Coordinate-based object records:
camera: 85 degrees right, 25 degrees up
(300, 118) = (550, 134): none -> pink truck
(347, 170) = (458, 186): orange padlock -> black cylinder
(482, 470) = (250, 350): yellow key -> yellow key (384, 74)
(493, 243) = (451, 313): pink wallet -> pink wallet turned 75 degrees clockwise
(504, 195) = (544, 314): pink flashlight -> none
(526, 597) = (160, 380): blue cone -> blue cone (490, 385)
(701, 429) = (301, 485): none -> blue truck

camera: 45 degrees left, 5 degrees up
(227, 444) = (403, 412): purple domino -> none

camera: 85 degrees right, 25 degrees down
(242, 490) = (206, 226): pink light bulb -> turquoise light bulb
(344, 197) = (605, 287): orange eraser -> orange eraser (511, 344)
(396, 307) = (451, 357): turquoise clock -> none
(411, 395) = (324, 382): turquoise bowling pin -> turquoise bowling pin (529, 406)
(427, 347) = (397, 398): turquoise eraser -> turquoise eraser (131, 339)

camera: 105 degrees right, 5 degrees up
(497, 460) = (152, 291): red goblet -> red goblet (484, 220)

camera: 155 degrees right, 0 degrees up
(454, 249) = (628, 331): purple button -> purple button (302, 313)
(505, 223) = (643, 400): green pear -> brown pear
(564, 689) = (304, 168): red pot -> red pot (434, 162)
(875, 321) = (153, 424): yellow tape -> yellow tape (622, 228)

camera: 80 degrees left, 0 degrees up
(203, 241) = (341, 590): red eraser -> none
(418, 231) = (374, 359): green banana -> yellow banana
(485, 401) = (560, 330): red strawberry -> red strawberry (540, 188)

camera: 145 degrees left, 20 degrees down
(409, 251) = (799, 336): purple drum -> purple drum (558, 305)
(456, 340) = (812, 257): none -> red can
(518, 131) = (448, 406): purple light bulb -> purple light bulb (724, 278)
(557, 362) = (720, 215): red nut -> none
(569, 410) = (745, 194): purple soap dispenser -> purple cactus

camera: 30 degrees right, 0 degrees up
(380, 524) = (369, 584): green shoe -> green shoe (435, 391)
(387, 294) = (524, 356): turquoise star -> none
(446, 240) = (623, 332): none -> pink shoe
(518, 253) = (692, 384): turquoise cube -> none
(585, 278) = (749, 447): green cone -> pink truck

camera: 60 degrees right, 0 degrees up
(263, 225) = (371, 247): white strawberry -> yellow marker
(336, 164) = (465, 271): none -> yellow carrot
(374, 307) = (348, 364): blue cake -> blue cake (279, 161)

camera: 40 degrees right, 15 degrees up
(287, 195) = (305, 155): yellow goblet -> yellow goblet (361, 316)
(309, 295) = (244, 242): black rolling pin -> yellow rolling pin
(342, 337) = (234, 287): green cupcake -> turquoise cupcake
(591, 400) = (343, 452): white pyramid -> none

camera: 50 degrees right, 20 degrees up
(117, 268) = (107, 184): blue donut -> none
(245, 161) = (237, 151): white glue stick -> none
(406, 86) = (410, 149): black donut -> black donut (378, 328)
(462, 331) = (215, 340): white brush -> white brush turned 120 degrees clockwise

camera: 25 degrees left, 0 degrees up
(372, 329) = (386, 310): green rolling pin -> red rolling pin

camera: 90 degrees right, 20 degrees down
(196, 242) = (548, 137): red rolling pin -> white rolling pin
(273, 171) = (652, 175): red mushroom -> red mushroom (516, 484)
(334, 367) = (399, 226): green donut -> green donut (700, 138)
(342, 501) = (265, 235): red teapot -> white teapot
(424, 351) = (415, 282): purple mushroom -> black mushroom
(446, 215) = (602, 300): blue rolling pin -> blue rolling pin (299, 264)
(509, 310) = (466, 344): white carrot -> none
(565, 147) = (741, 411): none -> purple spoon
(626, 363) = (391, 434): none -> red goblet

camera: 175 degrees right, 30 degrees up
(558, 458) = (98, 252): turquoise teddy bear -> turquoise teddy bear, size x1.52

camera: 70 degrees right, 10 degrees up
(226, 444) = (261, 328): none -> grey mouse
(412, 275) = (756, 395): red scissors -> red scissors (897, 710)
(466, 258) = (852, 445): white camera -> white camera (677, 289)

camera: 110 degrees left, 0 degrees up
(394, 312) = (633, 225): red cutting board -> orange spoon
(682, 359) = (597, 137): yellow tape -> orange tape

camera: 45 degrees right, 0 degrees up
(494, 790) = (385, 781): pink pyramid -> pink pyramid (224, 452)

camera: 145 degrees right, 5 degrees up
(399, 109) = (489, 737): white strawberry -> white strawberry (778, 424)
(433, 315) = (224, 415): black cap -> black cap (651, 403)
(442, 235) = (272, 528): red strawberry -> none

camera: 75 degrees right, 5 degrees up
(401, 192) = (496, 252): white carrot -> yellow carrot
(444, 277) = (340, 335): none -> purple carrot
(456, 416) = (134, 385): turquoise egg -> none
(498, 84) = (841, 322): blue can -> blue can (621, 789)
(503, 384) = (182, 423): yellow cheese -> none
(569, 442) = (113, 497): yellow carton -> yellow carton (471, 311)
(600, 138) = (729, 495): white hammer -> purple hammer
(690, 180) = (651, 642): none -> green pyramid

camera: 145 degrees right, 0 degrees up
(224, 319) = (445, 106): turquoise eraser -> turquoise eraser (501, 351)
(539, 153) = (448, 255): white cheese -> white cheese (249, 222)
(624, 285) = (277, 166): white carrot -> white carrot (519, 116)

## The problem
Repeat the data word for word. Leave nothing out.

## Your response
camera: 85 degrees right, 25 degrees up
(300, 118) = (550, 134): none -> pink truck
(347, 170) = (458, 186): orange padlock -> black cylinder
(482, 470) = (250, 350): yellow key -> yellow key (384, 74)
(493, 243) = (451, 313): pink wallet -> pink wallet turned 75 degrees clockwise
(504, 195) = (544, 314): pink flashlight -> none
(526, 597) = (160, 380): blue cone -> blue cone (490, 385)
(701, 429) = (301, 485): none -> blue truck

camera: 45 degrees left, 5 degrees up
(227, 444) = (403, 412): purple domino -> none

camera: 85 degrees right, 25 degrees down
(242, 490) = (206, 226): pink light bulb -> turquoise light bulb
(344, 197) = (605, 287): orange eraser -> orange eraser (511, 344)
(396, 307) = (451, 357): turquoise clock -> none
(411, 395) = (324, 382): turquoise bowling pin -> turquoise bowling pin (529, 406)
(427, 347) = (397, 398): turquoise eraser -> turquoise eraser (131, 339)

camera: 105 degrees right, 5 degrees up
(497, 460) = (152, 291): red goblet -> red goblet (484, 220)

camera: 155 degrees right, 0 degrees up
(454, 249) = (628, 331): purple button -> purple button (302, 313)
(505, 223) = (643, 400): green pear -> brown pear
(564, 689) = (304, 168): red pot -> red pot (434, 162)
(875, 321) = (153, 424): yellow tape -> yellow tape (622, 228)

camera: 80 degrees left, 0 degrees up
(203, 241) = (341, 590): red eraser -> none
(418, 231) = (374, 359): green banana -> yellow banana
(485, 401) = (560, 330): red strawberry -> red strawberry (540, 188)

camera: 145 degrees left, 20 degrees down
(409, 251) = (799, 336): purple drum -> purple drum (558, 305)
(456, 340) = (812, 257): none -> red can
(518, 131) = (448, 406): purple light bulb -> purple light bulb (724, 278)
(557, 362) = (720, 215): red nut -> none
(569, 410) = (745, 194): purple soap dispenser -> purple cactus

camera: 30 degrees right, 0 degrees up
(380, 524) = (369, 584): green shoe -> green shoe (435, 391)
(387, 294) = (524, 356): turquoise star -> none
(446, 240) = (623, 332): none -> pink shoe
(518, 253) = (692, 384): turquoise cube -> none
(585, 278) = (749, 447): green cone -> pink truck

camera: 60 degrees right, 0 degrees up
(263, 225) = (371, 247): white strawberry -> yellow marker
(336, 164) = (465, 271): none -> yellow carrot
(374, 307) = (348, 364): blue cake -> blue cake (279, 161)

camera: 40 degrees right, 15 degrees up
(287, 195) = (305, 155): yellow goblet -> yellow goblet (361, 316)
(309, 295) = (244, 242): black rolling pin -> yellow rolling pin
(342, 337) = (234, 287): green cupcake -> turquoise cupcake
(591, 400) = (343, 452): white pyramid -> none

camera: 50 degrees right, 20 degrees up
(117, 268) = (107, 184): blue donut -> none
(245, 161) = (237, 151): white glue stick -> none
(406, 86) = (410, 149): black donut -> black donut (378, 328)
(462, 331) = (215, 340): white brush -> white brush turned 120 degrees clockwise

camera: 25 degrees left, 0 degrees up
(372, 329) = (386, 310): green rolling pin -> red rolling pin

camera: 90 degrees right, 20 degrees down
(196, 242) = (548, 137): red rolling pin -> white rolling pin
(273, 171) = (652, 175): red mushroom -> red mushroom (516, 484)
(334, 367) = (399, 226): green donut -> green donut (700, 138)
(342, 501) = (265, 235): red teapot -> white teapot
(424, 351) = (415, 282): purple mushroom -> black mushroom
(446, 215) = (602, 300): blue rolling pin -> blue rolling pin (299, 264)
(509, 310) = (466, 344): white carrot -> none
(565, 147) = (741, 411): none -> purple spoon
(626, 363) = (391, 434): none -> red goblet

camera: 175 degrees right, 30 degrees up
(558, 458) = (98, 252): turquoise teddy bear -> turquoise teddy bear, size x1.52

camera: 70 degrees right, 10 degrees up
(226, 444) = (261, 328): none -> grey mouse
(412, 275) = (756, 395): red scissors -> red scissors (897, 710)
(466, 258) = (852, 445): white camera -> white camera (677, 289)

camera: 110 degrees left, 0 degrees up
(394, 312) = (633, 225): red cutting board -> orange spoon
(682, 359) = (597, 137): yellow tape -> orange tape

camera: 45 degrees right, 0 degrees up
(494, 790) = (385, 781): pink pyramid -> pink pyramid (224, 452)

camera: 145 degrees right, 5 degrees up
(399, 109) = (489, 737): white strawberry -> white strawberry (778, 424)
(433, 315) = (224, 415): black cap -> black cap (651, 403)
(442, 235) = (272, 528): red strawberry -> none

camera: 75 degrees right, 5 degrees up
(401, 192) = (496, 252): white carrot -> yellow carrot
(444, 277) = (340, 335): none -> purple carrot
(456, 416) = (134, 385): turquoise egg -> none
(498, 84) = (841, 322): blue can -> blue can (621, 789)
(503, 384) = (182, 423): yellow cheese -> none
(569, 442) = (113, 497): yellow carton -> yellow carton (471, 311)
(600, 138) = (729, 495): white hammer -> purple hammer
(690, 180) = (651, 642): none -> green pyramid

camera: 145 degrees right, 0 degrees up
(224, 319) = (445, 106): turquoise eraser -> turquoise eraser (501, 351)
(539, 153) = (448, 255): white cheese -> white cheese (249, 222)
(624, 285) = (277, 166): white carrot -> white carrot (519, 116)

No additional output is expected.